» **Provided data**:
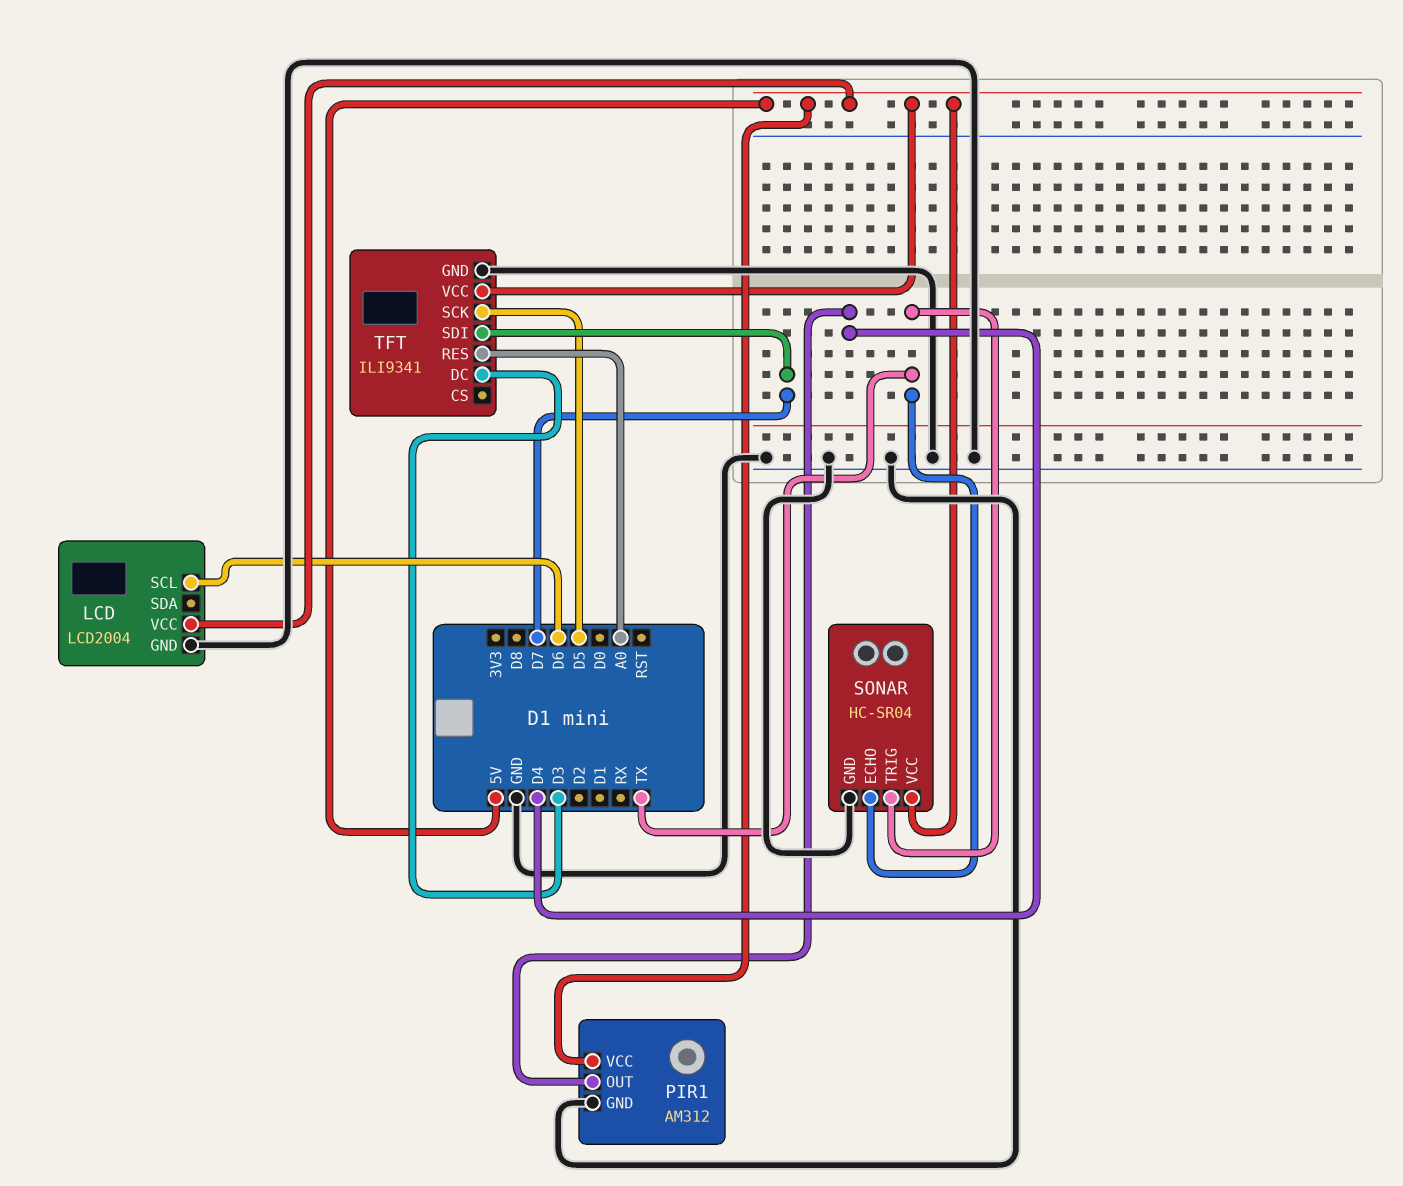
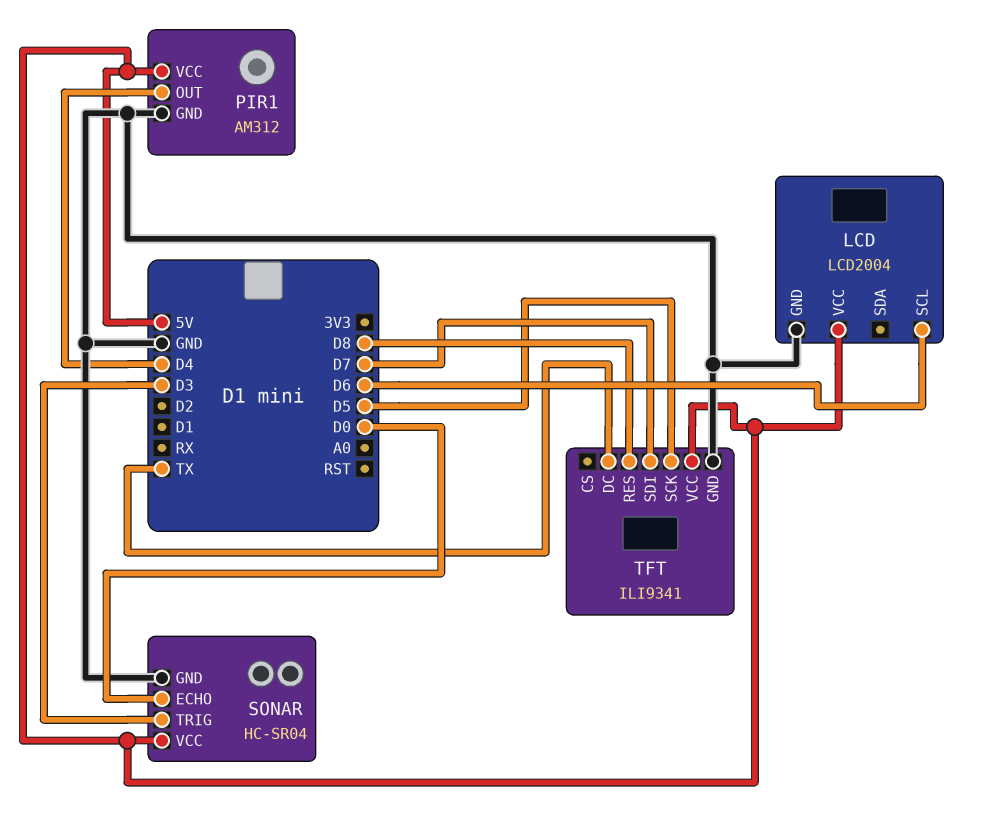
SONAR pin ECHO: TX -> D0
SONAR pin TRIG: TX -> D3
TFT pin DC: D3 -> TX
TFT pin RES: A0 -> D8

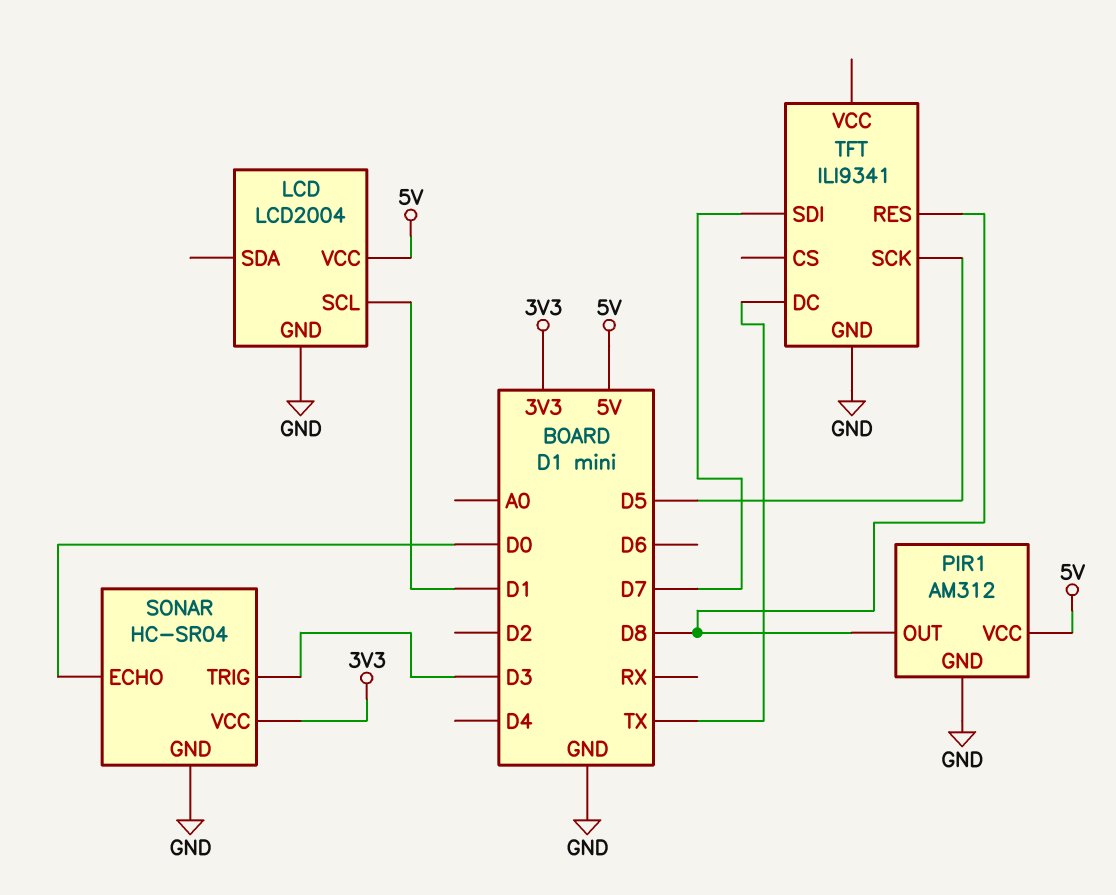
LCD pin SCL: D6 -> D1
PIR1 pin OUT: D4 -> D8
SONAR pin VCC: 5V -> 3V3
TFT pin VCC: 5V -> none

» **About this task**: Lines above containing "SONAR": how many? Reply with the number only.

» **Worked solution**: 3